== Extracted information ==
○ ○ ○

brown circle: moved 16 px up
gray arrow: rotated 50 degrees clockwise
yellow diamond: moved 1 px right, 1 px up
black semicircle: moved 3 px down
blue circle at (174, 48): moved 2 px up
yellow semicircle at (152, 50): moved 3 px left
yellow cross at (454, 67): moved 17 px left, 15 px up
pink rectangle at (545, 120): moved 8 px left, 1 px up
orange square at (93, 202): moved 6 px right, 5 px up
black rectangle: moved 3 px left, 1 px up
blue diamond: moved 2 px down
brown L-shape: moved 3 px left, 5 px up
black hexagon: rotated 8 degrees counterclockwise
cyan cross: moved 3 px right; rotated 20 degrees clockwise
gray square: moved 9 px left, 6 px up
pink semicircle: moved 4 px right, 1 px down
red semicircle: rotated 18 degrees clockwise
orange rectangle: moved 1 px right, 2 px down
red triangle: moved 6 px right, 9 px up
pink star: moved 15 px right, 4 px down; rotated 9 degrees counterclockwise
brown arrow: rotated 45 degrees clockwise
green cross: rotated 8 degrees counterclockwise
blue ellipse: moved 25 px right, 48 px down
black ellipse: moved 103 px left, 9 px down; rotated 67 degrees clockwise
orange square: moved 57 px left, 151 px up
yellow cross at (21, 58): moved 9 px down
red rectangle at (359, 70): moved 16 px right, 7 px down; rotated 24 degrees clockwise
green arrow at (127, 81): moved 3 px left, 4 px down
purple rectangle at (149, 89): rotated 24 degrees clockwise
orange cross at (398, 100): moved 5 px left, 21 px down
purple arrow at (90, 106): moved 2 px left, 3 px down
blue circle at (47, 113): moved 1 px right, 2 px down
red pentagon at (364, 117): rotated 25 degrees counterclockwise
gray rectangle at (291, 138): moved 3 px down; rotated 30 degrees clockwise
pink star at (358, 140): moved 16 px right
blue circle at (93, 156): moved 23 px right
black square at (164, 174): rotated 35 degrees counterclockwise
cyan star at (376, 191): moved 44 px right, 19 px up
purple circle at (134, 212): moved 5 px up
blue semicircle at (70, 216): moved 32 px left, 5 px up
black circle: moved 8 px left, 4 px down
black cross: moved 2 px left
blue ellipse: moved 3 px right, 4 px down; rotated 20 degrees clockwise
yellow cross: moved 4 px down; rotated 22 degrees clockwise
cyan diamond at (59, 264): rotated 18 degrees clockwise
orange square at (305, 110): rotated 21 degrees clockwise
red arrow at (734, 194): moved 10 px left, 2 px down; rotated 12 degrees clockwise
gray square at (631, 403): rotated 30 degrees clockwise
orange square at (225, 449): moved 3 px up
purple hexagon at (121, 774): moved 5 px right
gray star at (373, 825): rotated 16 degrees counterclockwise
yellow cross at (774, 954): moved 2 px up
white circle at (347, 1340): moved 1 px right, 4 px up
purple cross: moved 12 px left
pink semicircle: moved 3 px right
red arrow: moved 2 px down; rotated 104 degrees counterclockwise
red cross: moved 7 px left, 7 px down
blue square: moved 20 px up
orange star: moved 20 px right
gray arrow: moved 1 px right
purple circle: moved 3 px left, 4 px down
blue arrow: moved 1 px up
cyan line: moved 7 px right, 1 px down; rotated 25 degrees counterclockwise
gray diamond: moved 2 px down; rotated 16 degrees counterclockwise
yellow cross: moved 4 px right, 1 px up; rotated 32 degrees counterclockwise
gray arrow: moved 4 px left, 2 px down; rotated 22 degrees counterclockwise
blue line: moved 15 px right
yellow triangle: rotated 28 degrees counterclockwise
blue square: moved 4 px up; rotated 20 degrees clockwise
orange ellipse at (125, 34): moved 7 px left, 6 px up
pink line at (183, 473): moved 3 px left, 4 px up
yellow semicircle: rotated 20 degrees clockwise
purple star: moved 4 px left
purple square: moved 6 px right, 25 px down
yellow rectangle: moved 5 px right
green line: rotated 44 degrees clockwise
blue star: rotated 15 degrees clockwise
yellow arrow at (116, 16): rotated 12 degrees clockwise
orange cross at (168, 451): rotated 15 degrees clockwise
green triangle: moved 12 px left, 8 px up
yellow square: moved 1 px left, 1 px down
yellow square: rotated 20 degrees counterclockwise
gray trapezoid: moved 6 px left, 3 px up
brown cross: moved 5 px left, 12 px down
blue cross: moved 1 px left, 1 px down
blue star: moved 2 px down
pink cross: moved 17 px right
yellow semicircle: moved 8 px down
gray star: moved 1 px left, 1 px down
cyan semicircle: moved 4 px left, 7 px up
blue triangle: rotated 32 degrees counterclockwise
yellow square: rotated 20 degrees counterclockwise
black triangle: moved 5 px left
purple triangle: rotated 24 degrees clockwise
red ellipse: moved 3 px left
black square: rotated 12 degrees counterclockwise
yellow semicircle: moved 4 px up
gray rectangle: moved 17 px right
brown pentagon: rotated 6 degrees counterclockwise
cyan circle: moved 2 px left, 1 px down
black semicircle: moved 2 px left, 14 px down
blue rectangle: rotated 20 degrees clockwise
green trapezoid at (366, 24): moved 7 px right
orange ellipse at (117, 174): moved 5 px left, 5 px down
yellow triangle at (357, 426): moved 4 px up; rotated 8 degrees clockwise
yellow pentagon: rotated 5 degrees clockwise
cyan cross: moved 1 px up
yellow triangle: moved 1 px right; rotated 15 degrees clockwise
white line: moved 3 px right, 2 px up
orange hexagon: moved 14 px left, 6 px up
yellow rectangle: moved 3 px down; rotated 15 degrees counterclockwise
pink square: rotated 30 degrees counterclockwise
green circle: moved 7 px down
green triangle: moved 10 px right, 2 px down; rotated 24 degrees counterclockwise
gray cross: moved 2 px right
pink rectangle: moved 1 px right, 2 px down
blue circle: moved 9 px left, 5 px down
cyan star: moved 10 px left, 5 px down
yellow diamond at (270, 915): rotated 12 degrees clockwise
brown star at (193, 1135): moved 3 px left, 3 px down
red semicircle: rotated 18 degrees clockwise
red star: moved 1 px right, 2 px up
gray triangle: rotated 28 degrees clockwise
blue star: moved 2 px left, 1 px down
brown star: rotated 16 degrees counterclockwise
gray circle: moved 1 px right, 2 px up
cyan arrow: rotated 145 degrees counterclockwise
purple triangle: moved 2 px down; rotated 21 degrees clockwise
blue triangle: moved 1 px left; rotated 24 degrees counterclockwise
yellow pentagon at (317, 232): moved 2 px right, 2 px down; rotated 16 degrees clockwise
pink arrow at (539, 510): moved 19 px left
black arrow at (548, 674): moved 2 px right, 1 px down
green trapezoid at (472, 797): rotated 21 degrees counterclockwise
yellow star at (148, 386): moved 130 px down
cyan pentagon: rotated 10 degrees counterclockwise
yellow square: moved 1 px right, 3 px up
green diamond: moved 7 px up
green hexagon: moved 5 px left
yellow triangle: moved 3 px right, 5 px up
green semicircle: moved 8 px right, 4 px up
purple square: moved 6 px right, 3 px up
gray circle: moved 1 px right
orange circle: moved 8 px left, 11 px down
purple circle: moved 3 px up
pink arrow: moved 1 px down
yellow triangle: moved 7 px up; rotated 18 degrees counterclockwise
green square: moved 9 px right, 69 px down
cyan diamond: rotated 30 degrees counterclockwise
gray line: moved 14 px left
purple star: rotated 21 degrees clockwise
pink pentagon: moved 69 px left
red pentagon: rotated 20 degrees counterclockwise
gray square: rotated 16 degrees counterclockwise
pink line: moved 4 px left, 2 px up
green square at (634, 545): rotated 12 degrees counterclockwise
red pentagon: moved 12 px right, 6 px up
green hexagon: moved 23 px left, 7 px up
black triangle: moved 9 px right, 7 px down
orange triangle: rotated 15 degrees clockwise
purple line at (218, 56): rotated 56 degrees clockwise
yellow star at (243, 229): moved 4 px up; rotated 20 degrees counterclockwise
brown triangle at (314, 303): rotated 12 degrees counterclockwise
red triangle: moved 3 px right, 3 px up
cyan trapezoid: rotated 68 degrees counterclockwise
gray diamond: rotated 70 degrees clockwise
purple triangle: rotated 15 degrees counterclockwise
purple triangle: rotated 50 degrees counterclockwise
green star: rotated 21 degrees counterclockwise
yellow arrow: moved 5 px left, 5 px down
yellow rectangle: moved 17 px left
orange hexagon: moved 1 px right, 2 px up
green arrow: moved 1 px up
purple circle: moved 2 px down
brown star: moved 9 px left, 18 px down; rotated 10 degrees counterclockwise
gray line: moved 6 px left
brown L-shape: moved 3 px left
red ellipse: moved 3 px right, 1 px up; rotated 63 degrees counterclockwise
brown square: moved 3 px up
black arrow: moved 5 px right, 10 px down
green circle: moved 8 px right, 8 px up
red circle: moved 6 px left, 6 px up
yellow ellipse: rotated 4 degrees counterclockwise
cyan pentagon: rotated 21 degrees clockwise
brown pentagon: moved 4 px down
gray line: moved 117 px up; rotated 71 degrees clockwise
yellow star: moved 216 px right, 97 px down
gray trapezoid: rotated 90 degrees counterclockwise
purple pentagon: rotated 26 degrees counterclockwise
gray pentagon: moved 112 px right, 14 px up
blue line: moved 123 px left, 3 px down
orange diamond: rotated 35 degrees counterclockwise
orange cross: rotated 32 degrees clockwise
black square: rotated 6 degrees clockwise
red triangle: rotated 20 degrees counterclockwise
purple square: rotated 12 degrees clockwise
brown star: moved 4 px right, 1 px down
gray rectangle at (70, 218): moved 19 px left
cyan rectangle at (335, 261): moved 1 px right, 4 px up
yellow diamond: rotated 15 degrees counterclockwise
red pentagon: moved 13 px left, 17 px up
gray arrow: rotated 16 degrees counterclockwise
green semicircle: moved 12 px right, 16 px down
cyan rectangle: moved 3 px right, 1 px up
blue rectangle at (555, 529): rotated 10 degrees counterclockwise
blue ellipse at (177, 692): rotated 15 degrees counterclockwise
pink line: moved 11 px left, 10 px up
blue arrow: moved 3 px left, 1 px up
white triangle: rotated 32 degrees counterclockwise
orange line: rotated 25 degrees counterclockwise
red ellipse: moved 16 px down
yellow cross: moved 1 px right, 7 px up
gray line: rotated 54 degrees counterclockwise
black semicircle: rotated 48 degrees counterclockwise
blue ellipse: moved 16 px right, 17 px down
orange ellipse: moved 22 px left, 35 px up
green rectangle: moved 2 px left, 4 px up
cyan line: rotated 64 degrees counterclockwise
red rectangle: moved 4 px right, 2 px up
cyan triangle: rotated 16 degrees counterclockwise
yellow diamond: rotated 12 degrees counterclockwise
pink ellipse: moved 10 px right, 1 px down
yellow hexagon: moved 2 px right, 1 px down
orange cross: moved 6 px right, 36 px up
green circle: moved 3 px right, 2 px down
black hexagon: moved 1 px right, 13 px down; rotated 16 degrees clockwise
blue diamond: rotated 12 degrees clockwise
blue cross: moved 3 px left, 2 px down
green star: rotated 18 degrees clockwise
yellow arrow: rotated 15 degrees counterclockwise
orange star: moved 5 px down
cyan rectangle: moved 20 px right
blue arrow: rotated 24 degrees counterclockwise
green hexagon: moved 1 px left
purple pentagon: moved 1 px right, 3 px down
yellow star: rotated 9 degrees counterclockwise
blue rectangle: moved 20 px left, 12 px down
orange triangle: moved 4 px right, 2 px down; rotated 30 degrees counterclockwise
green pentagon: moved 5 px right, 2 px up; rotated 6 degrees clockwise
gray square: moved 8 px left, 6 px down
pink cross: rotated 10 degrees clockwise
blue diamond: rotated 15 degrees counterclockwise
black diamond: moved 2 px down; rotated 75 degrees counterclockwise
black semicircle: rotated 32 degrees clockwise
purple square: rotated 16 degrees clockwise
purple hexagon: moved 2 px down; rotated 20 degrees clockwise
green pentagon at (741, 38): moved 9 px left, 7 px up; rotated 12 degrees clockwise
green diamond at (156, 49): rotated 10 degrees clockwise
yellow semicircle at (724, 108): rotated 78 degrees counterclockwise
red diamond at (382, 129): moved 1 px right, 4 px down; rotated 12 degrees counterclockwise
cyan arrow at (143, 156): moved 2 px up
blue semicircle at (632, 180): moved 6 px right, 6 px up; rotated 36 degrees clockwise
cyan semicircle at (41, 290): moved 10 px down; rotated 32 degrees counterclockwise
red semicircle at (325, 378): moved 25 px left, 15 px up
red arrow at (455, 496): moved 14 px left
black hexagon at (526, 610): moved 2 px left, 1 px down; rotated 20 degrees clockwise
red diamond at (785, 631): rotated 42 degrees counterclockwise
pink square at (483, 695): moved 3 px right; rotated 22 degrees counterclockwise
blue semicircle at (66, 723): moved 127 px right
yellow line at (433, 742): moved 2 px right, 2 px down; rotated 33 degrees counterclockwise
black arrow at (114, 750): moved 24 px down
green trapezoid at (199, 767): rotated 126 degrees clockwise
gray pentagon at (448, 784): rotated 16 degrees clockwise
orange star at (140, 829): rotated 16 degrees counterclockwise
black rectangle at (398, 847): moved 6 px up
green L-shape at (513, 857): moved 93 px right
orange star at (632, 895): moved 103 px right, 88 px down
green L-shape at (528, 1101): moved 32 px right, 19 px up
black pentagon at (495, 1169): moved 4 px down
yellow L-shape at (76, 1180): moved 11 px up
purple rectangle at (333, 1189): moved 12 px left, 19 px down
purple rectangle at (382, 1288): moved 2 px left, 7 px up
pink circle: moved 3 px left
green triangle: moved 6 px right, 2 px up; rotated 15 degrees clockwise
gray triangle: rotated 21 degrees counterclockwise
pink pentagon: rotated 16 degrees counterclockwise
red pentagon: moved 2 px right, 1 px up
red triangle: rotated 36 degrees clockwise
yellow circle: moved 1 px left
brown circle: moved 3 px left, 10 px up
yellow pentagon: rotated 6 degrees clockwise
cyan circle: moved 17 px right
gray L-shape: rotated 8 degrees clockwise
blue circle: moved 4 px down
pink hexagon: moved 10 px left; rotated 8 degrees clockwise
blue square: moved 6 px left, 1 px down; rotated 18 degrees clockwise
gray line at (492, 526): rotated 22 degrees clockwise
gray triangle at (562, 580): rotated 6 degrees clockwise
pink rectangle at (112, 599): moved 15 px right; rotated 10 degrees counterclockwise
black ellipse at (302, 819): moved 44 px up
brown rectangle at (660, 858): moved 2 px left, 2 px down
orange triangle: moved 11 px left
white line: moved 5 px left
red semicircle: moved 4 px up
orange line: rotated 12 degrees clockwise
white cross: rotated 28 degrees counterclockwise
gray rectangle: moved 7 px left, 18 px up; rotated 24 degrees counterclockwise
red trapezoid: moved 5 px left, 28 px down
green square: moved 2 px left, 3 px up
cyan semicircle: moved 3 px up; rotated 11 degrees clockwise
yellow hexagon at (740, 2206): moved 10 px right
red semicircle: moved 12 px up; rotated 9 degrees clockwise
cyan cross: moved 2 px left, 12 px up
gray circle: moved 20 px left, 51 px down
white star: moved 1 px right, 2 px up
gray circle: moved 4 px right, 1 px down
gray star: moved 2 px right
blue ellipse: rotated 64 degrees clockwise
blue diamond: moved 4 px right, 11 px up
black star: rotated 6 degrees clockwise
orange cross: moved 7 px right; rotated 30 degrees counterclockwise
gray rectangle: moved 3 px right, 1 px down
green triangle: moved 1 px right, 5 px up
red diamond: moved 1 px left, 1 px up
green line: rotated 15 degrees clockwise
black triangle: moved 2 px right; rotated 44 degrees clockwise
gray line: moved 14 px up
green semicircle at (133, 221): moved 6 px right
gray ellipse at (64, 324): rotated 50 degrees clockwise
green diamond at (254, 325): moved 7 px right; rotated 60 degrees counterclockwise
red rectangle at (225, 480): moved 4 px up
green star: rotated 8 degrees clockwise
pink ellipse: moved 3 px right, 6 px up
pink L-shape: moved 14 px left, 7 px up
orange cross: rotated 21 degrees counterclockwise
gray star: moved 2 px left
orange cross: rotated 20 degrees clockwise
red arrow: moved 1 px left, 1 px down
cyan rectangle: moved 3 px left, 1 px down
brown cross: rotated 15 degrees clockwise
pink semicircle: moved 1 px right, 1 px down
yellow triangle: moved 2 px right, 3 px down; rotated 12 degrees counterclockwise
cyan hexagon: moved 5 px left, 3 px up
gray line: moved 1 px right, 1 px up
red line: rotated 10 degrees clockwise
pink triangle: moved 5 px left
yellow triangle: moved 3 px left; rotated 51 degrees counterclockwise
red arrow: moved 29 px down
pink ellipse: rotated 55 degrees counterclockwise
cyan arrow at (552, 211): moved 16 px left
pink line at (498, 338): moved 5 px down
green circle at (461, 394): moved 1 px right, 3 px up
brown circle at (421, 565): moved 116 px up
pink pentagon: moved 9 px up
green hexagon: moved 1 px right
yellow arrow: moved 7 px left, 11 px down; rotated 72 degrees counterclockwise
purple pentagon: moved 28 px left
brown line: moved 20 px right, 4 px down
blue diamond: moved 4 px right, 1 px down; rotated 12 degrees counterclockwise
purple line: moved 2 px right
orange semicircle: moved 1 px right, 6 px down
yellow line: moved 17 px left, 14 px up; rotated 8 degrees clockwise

○ ○ ○

Arrange the lines above, from the first one through the line containing "pink semicircle: moved 4 px right, 1 px down", as a JSON list of strings with one string per line and blank lines left out.

[
  "brown circle: moved 16 px up",
  "gray arrow: rotated 50 degrees clockwise",
  "yellow diamond: moved 1 px right, 1 px up",
  "black semicircle: moved 3 px down",
  "blue circle at (174, 48): moved 2 px up",
  "yellow semicircle at (152, 50): moved 3 px left",
  "yellow cross at (454, 67): moved 17 px left, 15 px up",
  "pink rectangle at (545, 120): moved 8 px left, 1 px up",
  "orange square at (93, 202): moved 6 px right, 5 px up",
  "black rectangle: moved 3 px left, 1 px up",
  "blue diamond: moved 2 px down",
  "brown L-shape: moved 3 px left, 5 px up",
  "black hexagon: rotated 8 degrees counterclockwise",
  "cyan cross: moved 3 px right; rotated 20 degrees clockwise",
  "gray square: moved 9 px left, 6 px up",
  "pink semicircle: moved 4 px right, 1 px down"
]